Task requirements: Give back every line of the data exactly. Pictures are not part of the copy.

Image sets with object changes:

== Segment start ==

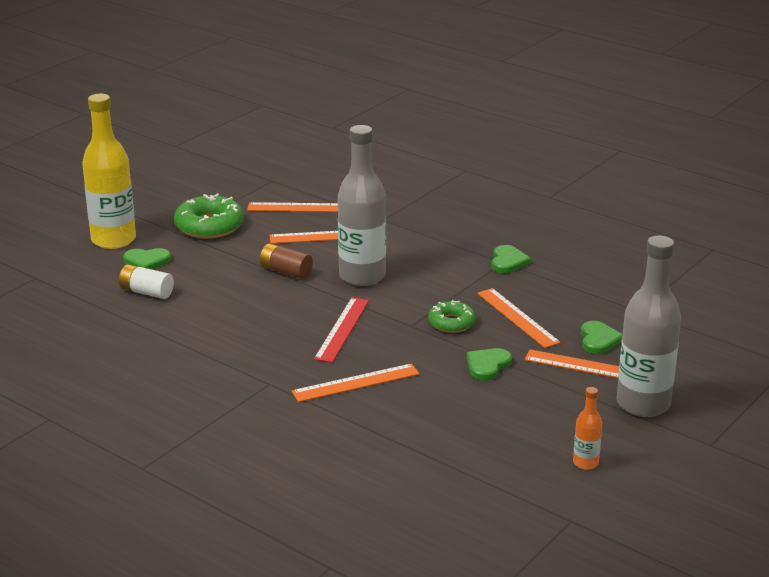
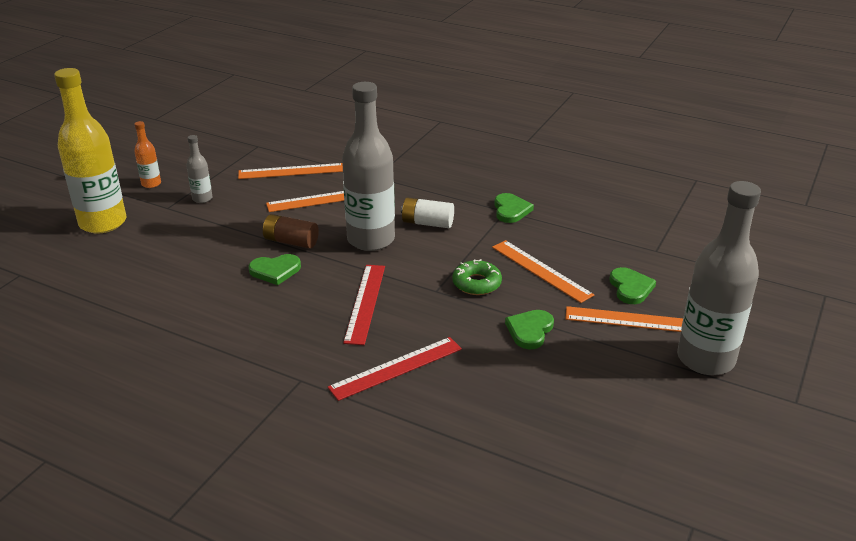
camera: 10 degrees left, 5 degrees up
(146, 292) = (145, 280): white battery -> white battery (427, 223)
(147, 261) = (141, 244): green heart -> green heart (275, 271)
(209, 226) = (202, 199): green donut -> grey bottle
(356, 383) = (396, 368): orange ruler -> red ruler
(585, 463) = (677, 443): orange bottle -> orange bottle (151, 184)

== Segment end ==

Written response:
camera: 10 degrees left, 5 degrees up
(146, 292) = (145, 280): white battery -> white battery (427, 223)
(147, 261) = (141, 244): green heart -> green heart (275, 271)
(209, 226) = (202, 199): green donut -> grey bottle
(356, 383) = (396, 368): orange ruler -> red ruler
(585, 463) = (677, 443): orange bottle -> orange bottle (151, 184)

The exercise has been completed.